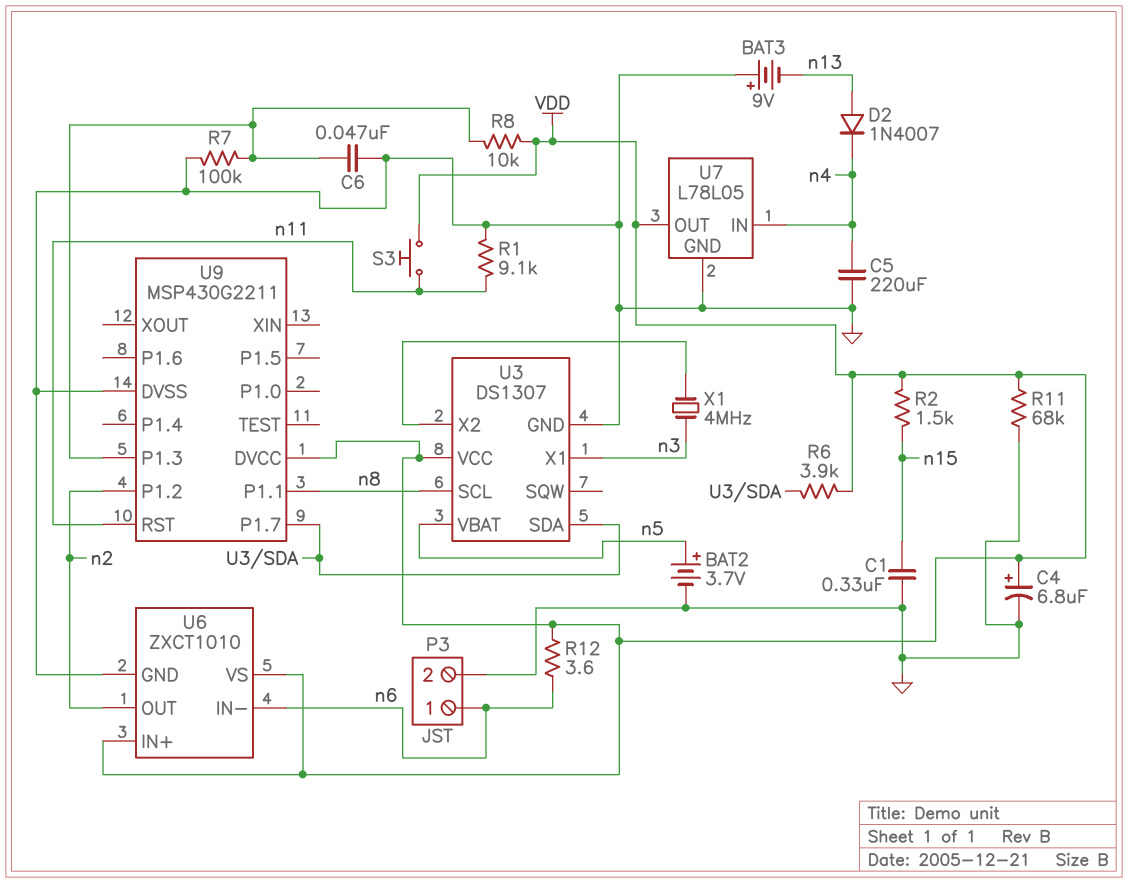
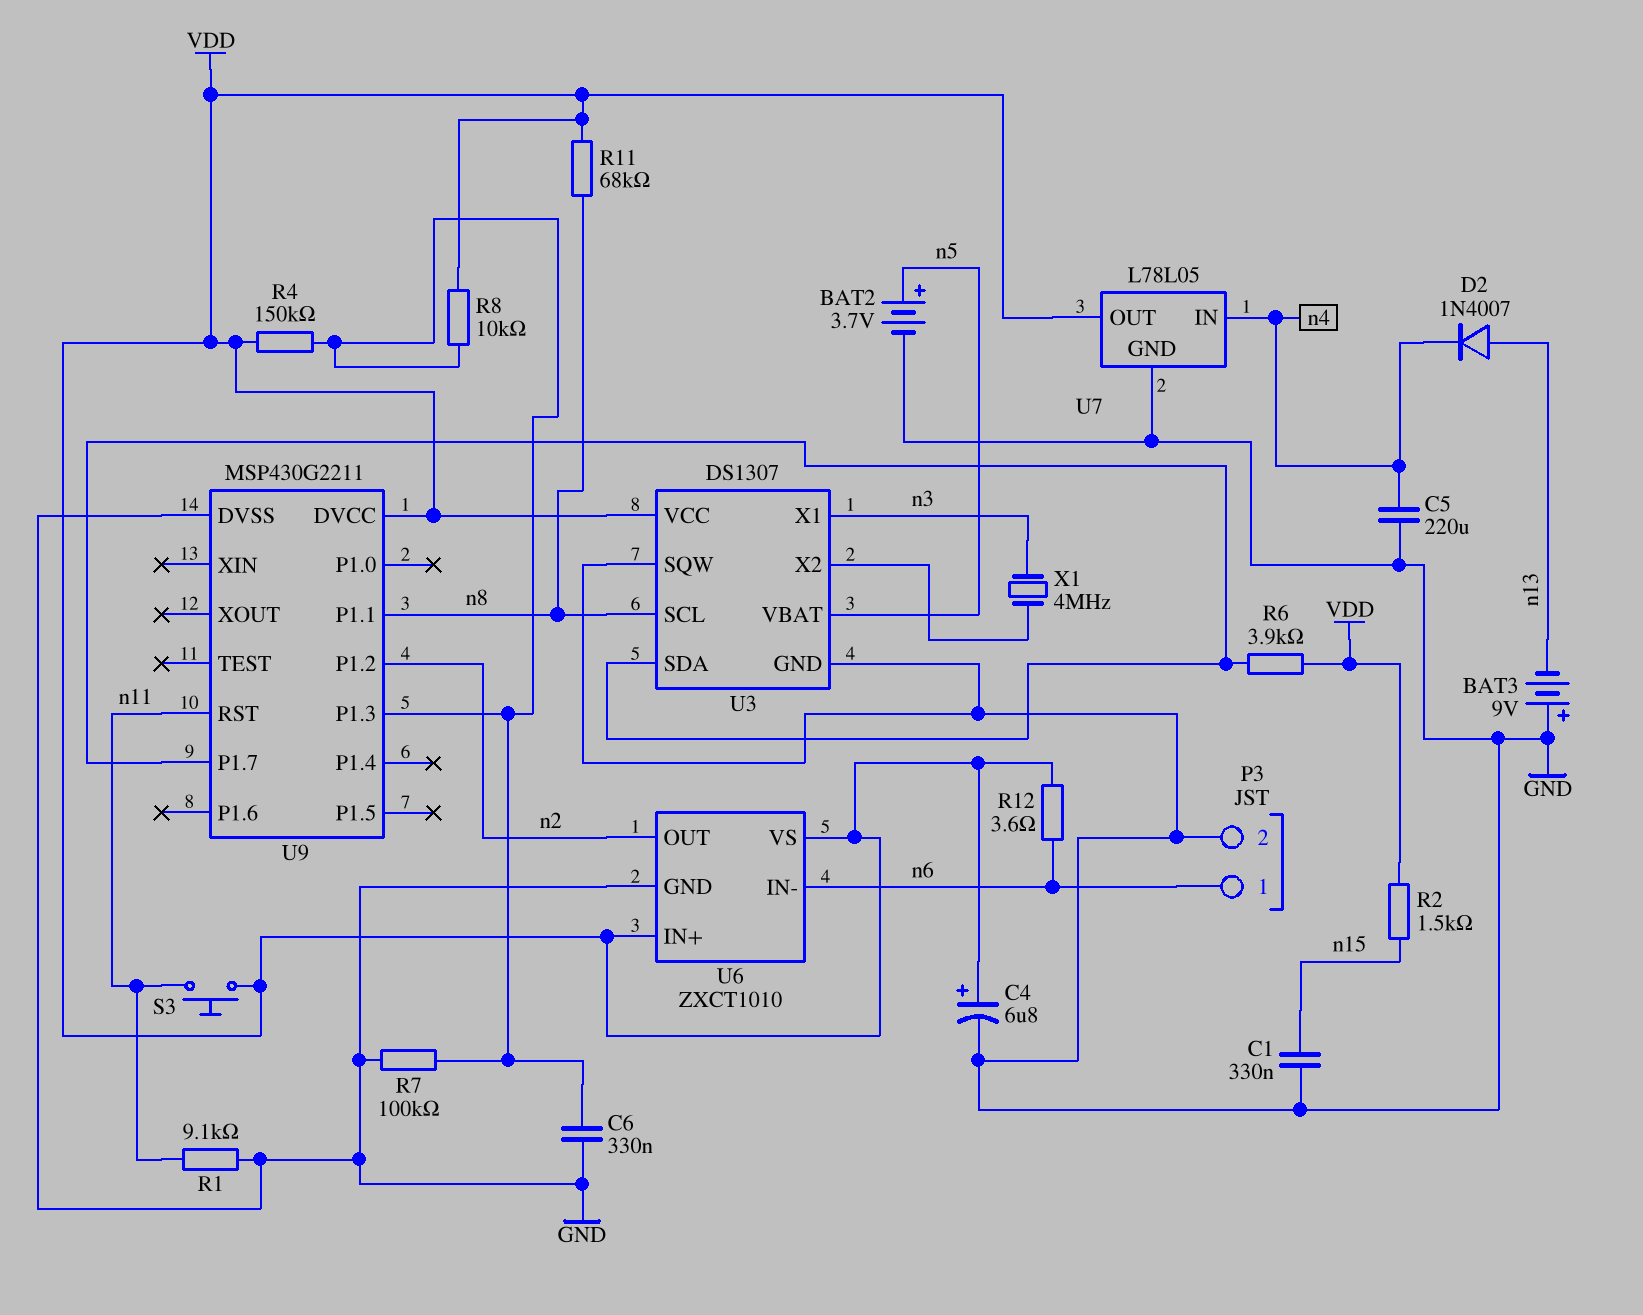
C6: 47nF (GND, U9/P1.3) -> 330nF (GND, U9/P1.3)
R4: none -> 150k (U9/P1.3, VDD)
R11: 68k (GND, VDD) -> 68k (VDD, n8)
U3 pin SQW: none -> GND

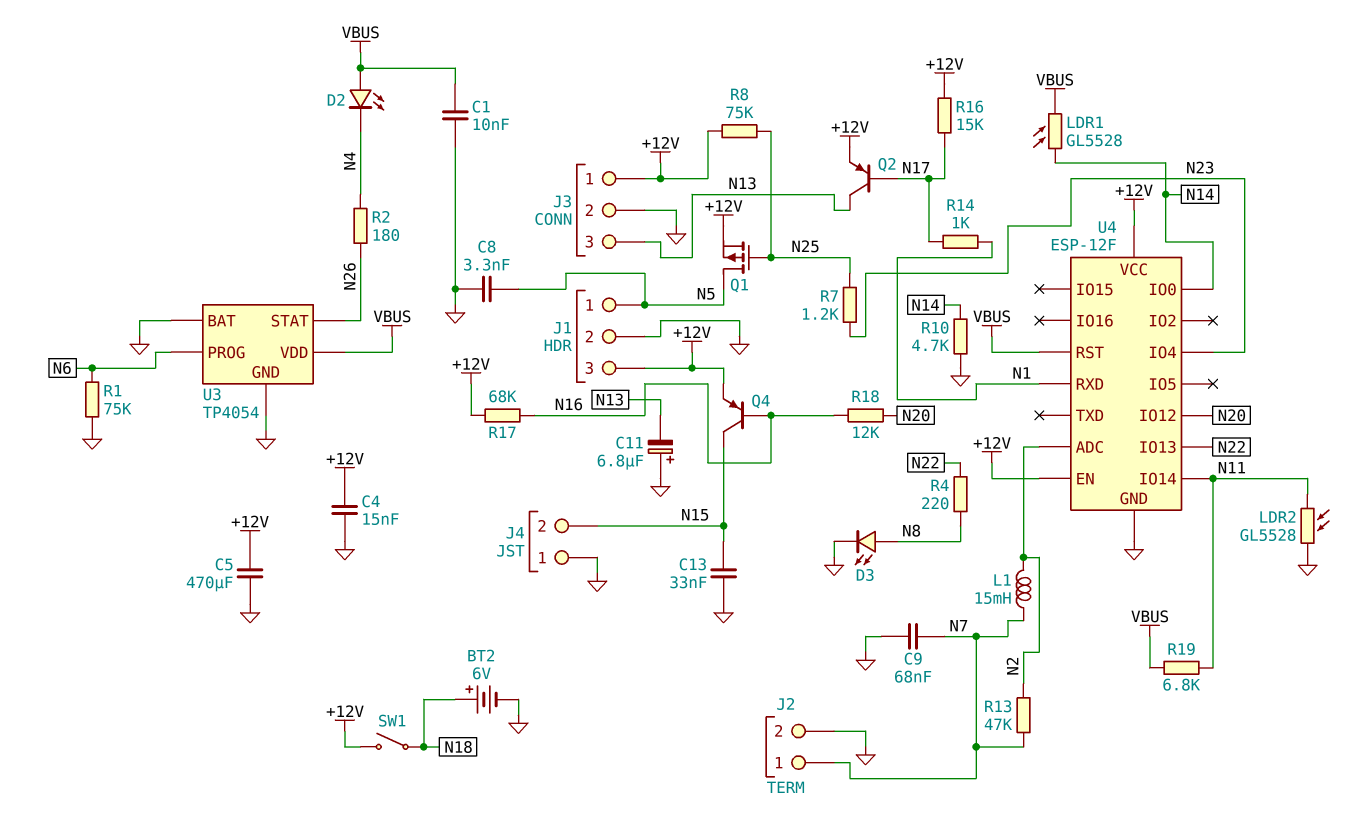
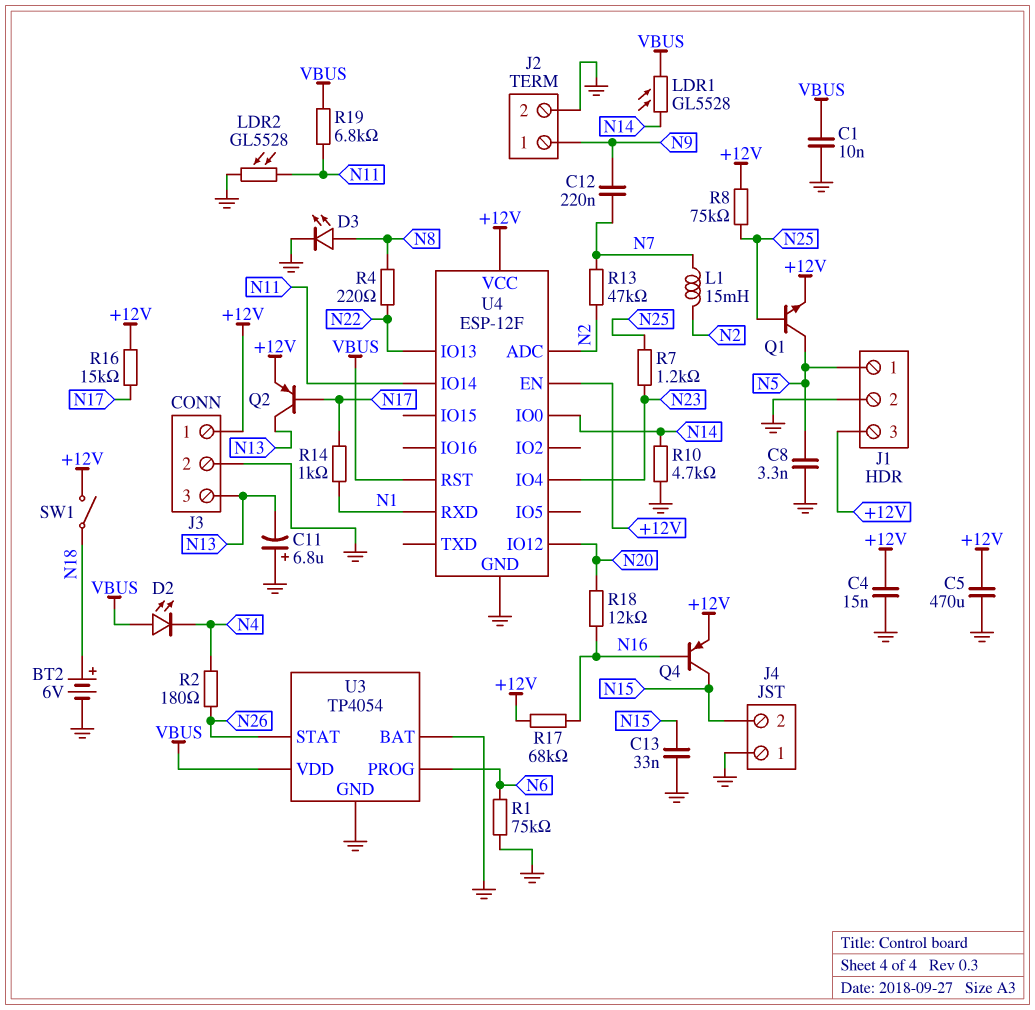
C9: 68nF (GND, N7) -> none
C12: none -> 220nF (N7, N9)
J2 pin 1: N7 -> N9
Q1: PMOS (G N25, D N5, S +12V) -> NPN (B N25, C N5, E +12V)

····················

Output only the lines from the one that contains "C12: none -> 220nF (N7, N9)" through the last line of the data above, each restated exactly.

C12: none -> 220nF (N7, N9)
J2 pin 1: N7 -> N9
Q1: PMOS (G N25, D N5, S +12V) -> NPN (B N25, C N5, E +12V)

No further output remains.